AIM OF THE TASK: Your job is to set down the stretch of entries that opens with the line containing "dark brown truck" and closes with the line containing "pink peaked cap". Keep both end lines, copy each exactly, and add nothing.

PROVIDED RECORDS:
####################

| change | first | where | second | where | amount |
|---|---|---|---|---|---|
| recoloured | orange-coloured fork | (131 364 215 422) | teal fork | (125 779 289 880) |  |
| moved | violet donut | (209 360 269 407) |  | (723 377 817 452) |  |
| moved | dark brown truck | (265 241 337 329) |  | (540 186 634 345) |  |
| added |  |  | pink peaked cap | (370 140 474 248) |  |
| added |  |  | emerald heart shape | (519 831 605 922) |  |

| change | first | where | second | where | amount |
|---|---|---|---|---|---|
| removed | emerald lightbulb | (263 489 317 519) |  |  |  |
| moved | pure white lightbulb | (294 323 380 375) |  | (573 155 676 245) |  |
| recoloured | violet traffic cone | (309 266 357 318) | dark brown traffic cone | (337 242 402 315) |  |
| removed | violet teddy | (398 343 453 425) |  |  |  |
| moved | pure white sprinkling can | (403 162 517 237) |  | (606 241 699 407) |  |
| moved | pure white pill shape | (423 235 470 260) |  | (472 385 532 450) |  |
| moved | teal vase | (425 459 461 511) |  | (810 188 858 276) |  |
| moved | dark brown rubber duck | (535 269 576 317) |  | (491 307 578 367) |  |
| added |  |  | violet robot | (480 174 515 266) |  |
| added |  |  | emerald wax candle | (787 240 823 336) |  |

####################

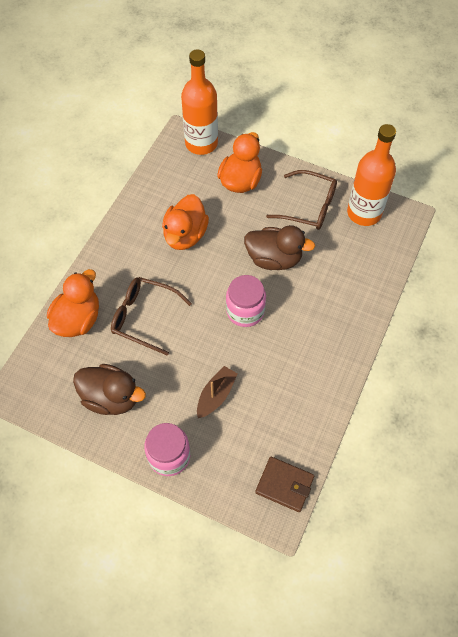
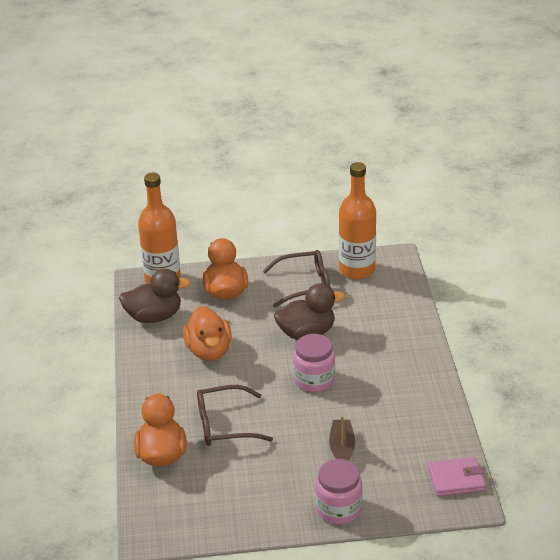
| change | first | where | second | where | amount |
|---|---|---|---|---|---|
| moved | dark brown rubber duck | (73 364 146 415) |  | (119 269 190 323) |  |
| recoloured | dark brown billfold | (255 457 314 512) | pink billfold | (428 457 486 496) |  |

####################

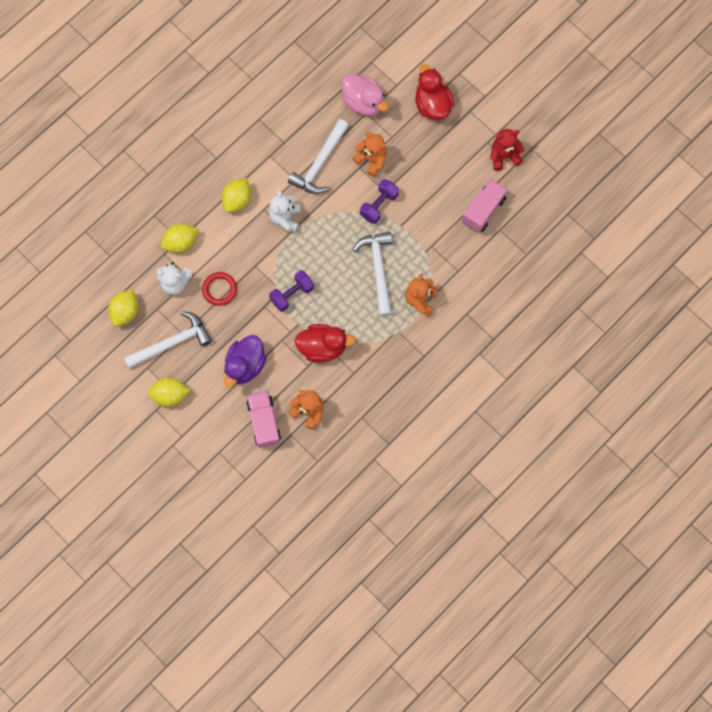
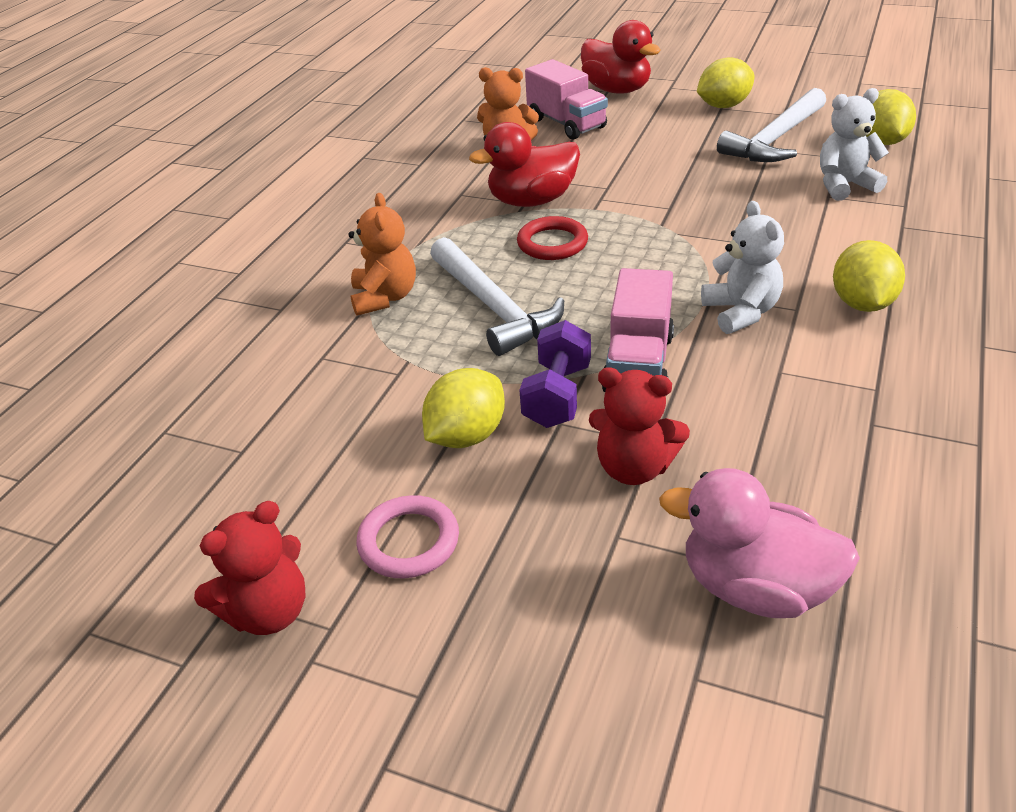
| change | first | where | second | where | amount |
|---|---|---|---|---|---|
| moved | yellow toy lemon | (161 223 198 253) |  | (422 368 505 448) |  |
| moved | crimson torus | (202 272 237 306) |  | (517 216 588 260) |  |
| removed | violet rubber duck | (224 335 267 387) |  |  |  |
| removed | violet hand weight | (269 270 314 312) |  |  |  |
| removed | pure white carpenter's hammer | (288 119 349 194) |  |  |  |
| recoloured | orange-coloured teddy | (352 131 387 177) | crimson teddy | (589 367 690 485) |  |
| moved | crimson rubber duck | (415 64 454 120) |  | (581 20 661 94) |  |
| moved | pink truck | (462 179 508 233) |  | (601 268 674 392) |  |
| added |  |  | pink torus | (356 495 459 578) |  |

####################

TASK RESULT:
| moved | dark brown truck | (265 241 337 329) |  | (540 186 634 345) |  |
| added |  |  | pink peaked cap | (370 140 474 248) |  |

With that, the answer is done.